Scene change data:
- - -
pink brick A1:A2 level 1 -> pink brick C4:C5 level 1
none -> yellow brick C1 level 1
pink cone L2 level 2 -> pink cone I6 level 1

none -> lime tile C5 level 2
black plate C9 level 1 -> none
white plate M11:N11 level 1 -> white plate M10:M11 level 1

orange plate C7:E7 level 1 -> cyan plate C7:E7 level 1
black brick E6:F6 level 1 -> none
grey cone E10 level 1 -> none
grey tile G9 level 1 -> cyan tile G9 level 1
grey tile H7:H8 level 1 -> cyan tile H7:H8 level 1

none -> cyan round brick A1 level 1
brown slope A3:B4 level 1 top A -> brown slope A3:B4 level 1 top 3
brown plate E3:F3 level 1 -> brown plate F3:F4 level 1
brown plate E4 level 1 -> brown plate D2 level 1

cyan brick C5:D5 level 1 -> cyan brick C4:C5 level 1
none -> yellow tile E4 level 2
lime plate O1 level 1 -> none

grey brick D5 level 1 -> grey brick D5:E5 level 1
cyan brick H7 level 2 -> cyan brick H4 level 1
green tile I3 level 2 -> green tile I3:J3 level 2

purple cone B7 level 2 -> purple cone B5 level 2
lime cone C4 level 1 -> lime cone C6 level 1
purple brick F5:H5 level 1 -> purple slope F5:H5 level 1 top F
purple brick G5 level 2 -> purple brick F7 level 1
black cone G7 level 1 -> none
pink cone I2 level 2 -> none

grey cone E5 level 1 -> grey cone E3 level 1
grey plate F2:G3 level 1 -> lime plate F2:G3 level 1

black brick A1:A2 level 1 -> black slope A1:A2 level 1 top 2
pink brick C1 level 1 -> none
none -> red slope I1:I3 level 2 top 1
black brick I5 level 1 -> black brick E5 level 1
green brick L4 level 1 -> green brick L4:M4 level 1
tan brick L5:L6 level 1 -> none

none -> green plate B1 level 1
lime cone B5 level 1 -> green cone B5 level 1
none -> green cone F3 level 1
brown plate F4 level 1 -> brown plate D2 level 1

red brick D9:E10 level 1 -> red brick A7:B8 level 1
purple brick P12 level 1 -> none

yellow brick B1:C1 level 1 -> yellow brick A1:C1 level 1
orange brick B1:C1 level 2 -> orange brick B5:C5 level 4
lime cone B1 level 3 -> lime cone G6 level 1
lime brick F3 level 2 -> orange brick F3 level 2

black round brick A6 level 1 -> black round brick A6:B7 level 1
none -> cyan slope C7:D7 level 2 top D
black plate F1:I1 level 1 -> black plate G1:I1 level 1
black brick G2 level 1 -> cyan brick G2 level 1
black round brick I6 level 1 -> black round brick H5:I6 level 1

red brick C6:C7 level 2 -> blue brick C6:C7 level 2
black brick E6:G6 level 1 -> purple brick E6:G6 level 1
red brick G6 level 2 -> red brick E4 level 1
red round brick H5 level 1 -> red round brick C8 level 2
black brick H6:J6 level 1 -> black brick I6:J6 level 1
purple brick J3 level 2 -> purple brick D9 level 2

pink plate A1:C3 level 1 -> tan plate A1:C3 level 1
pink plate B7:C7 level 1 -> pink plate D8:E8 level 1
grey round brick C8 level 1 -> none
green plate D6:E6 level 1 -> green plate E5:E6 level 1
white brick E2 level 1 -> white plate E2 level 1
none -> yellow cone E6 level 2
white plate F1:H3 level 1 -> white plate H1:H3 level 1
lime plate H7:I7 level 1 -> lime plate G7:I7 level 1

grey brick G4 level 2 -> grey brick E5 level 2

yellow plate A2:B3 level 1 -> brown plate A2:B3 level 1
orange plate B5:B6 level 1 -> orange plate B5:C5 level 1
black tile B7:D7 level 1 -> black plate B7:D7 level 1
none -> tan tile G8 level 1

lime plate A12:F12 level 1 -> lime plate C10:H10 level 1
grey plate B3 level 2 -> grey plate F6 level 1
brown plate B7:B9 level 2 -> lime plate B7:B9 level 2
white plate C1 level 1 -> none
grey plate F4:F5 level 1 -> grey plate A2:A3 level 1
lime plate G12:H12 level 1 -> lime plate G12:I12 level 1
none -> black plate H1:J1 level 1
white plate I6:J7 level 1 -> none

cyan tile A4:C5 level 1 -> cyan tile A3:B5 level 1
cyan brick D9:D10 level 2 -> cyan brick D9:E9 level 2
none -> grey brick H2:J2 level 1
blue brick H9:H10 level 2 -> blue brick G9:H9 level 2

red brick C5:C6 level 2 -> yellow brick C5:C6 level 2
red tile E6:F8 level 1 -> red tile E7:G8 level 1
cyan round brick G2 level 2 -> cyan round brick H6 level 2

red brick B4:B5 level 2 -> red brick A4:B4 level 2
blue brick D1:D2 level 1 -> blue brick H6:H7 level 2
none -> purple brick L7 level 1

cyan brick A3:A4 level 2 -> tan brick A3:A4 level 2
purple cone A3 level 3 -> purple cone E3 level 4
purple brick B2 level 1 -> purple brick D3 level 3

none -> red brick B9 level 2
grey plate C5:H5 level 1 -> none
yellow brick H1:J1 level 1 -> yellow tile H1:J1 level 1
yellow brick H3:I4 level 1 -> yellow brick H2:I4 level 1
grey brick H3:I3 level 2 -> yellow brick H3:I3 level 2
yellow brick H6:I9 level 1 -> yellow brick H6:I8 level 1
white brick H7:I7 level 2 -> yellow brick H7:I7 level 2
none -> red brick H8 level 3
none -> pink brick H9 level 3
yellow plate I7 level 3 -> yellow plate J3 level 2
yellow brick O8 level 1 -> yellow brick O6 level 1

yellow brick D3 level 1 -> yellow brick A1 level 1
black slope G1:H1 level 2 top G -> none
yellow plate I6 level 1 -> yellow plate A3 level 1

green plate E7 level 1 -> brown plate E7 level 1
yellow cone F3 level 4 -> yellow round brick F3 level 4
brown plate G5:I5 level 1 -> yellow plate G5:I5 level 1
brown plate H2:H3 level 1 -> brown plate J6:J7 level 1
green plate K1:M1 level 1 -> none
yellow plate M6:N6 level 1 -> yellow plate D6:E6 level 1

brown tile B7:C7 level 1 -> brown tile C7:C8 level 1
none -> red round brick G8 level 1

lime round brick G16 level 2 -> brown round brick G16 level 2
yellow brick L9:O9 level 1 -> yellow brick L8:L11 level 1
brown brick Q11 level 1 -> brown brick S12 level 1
- - -
Across the entries above, count the lines with the word "white" and report that count by itself.

Finished exercise:
6